[Before-and-after change data]
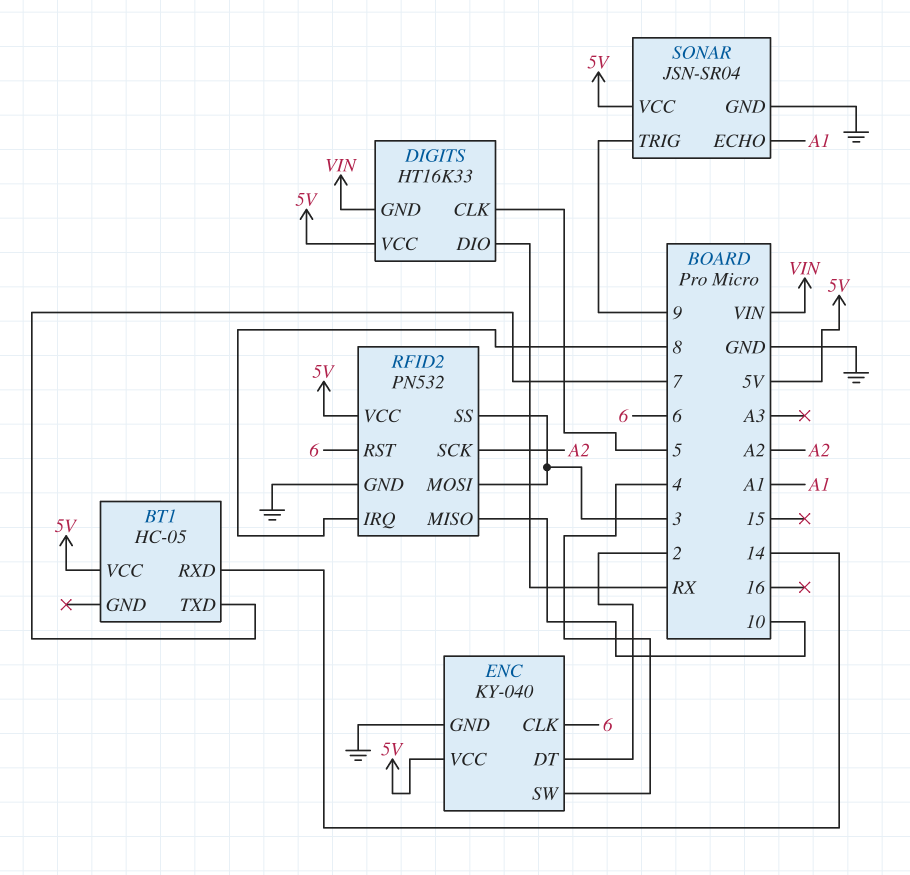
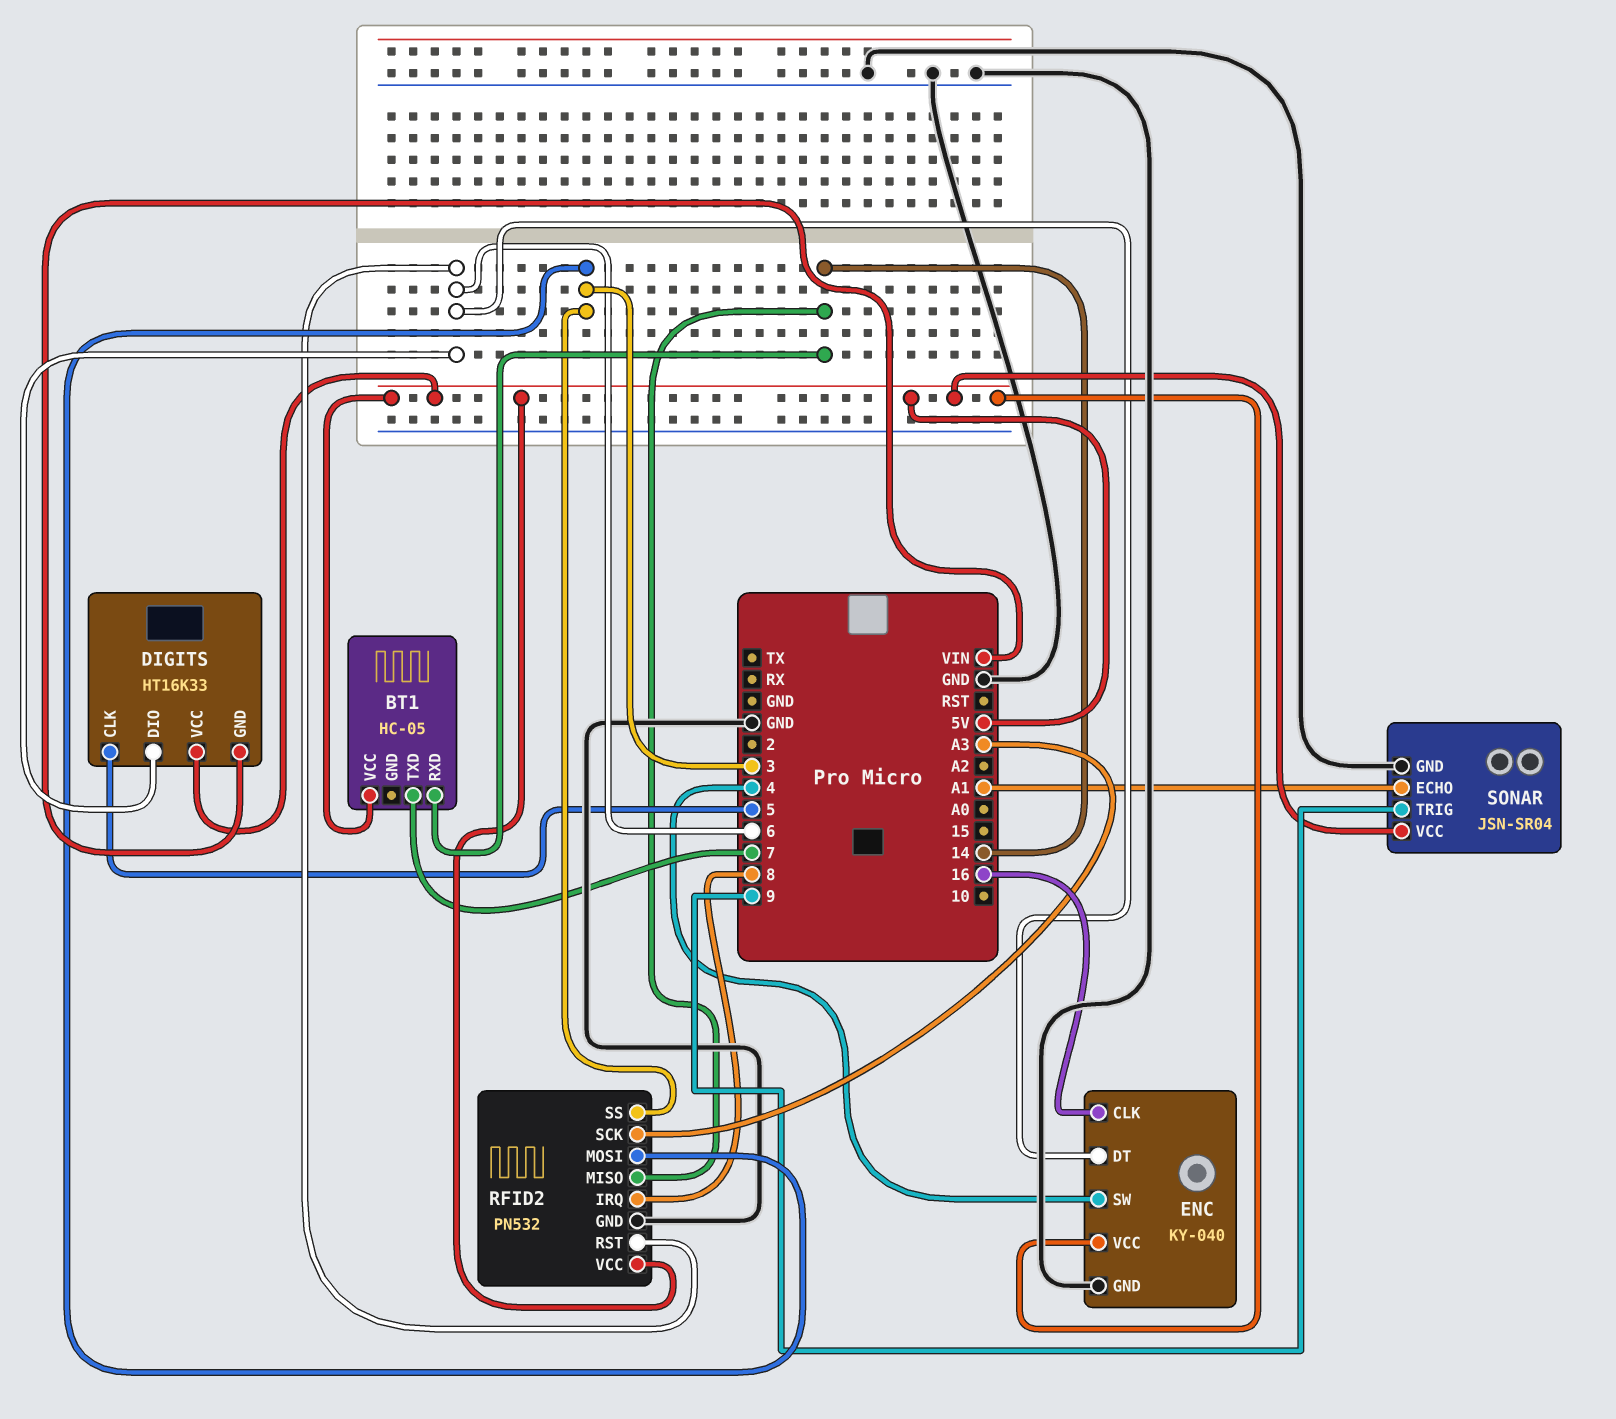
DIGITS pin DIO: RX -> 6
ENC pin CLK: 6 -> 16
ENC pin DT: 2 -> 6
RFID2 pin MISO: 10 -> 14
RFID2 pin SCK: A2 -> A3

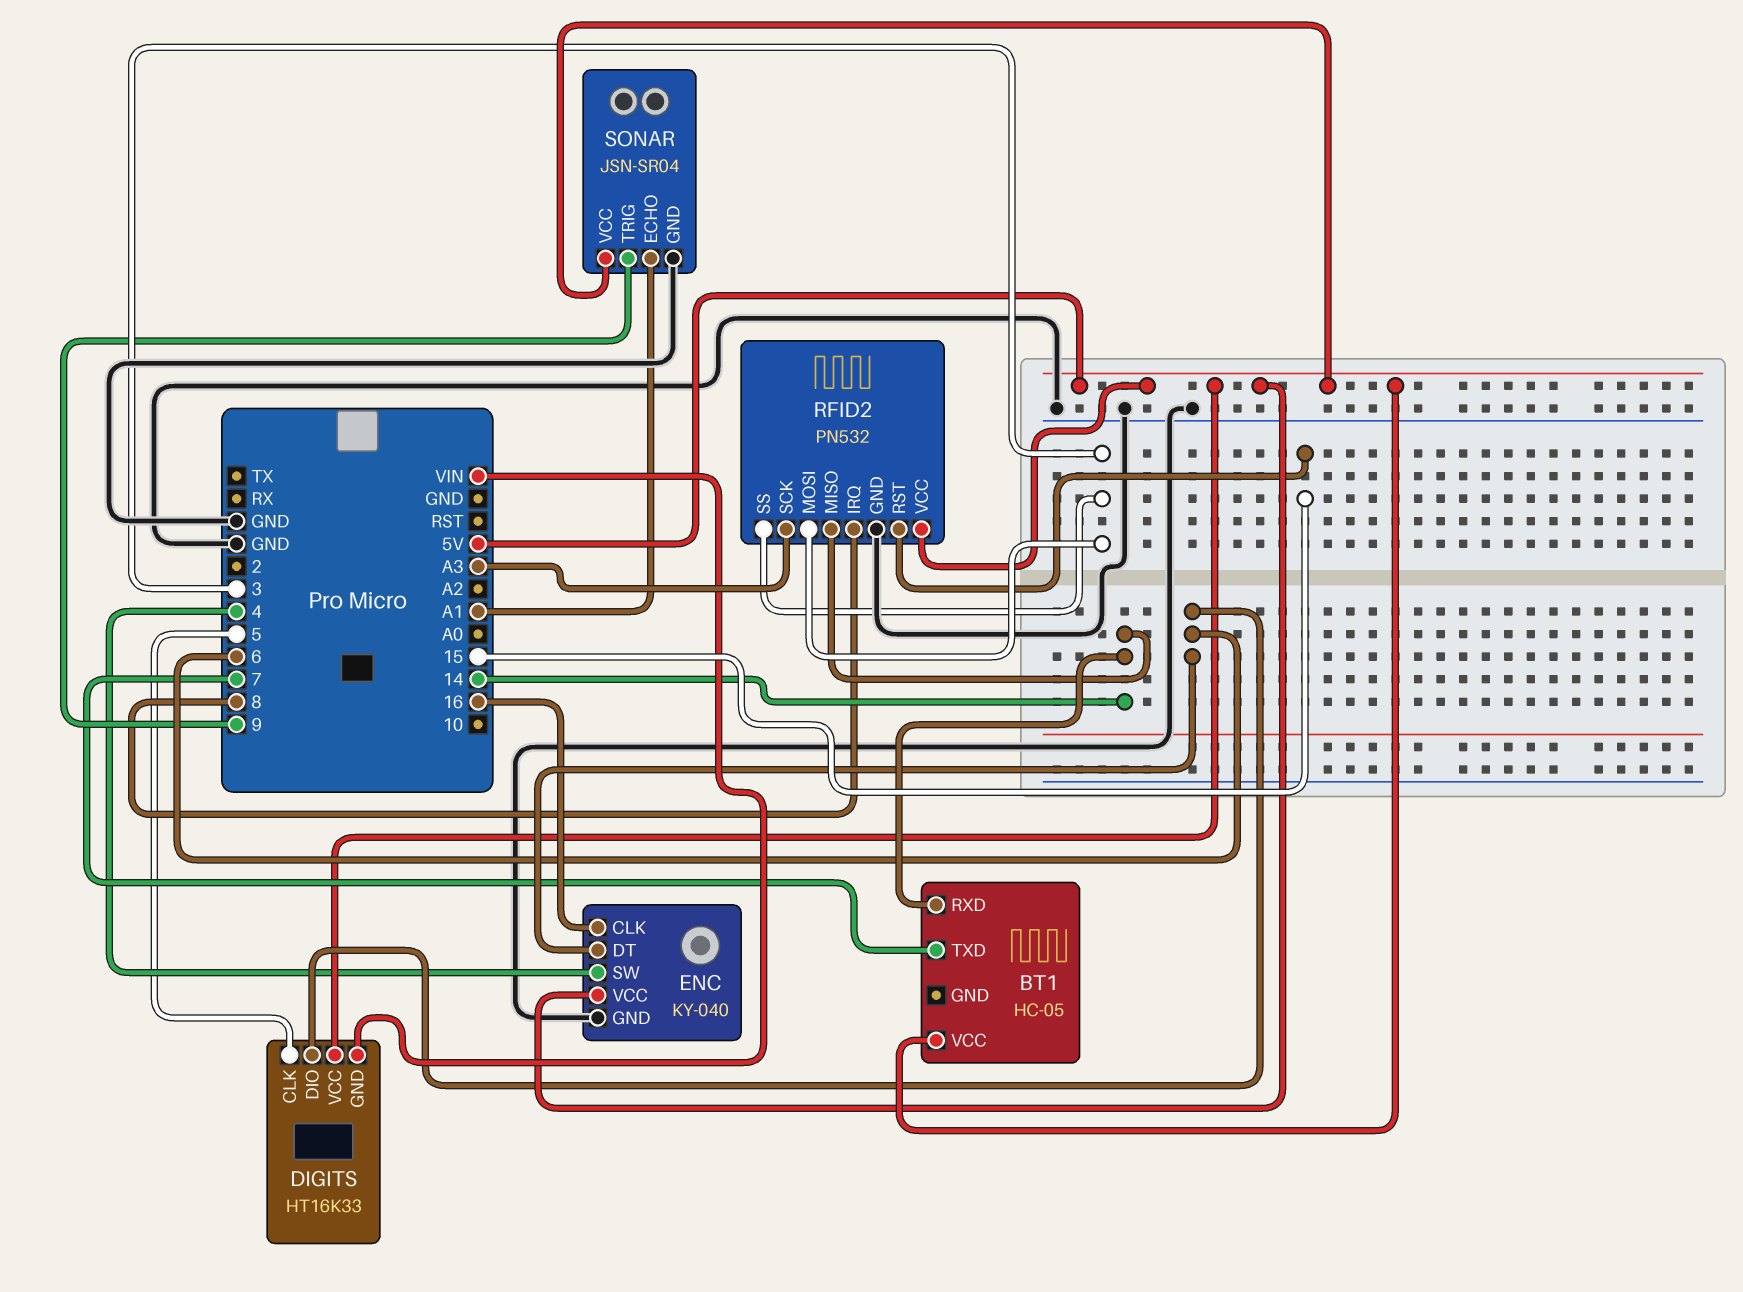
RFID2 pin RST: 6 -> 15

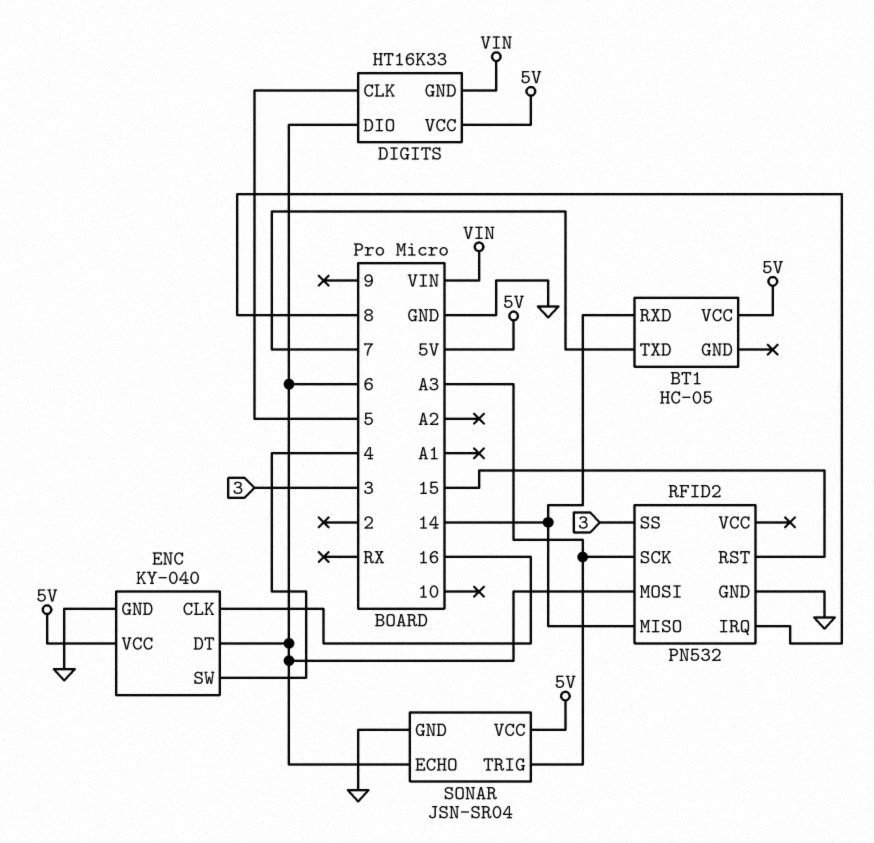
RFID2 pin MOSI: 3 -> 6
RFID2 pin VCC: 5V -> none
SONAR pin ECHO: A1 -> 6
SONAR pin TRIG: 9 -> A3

* * *

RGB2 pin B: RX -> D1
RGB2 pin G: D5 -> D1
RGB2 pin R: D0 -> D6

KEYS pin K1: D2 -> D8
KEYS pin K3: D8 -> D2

• [TO DO] Find every line in the records that has the word "SONAR". Copy those lines.

• [SOLUTION]
SONAR pin ECHO: A1 -> 6
SONAR pin TRIG: 9 -> A3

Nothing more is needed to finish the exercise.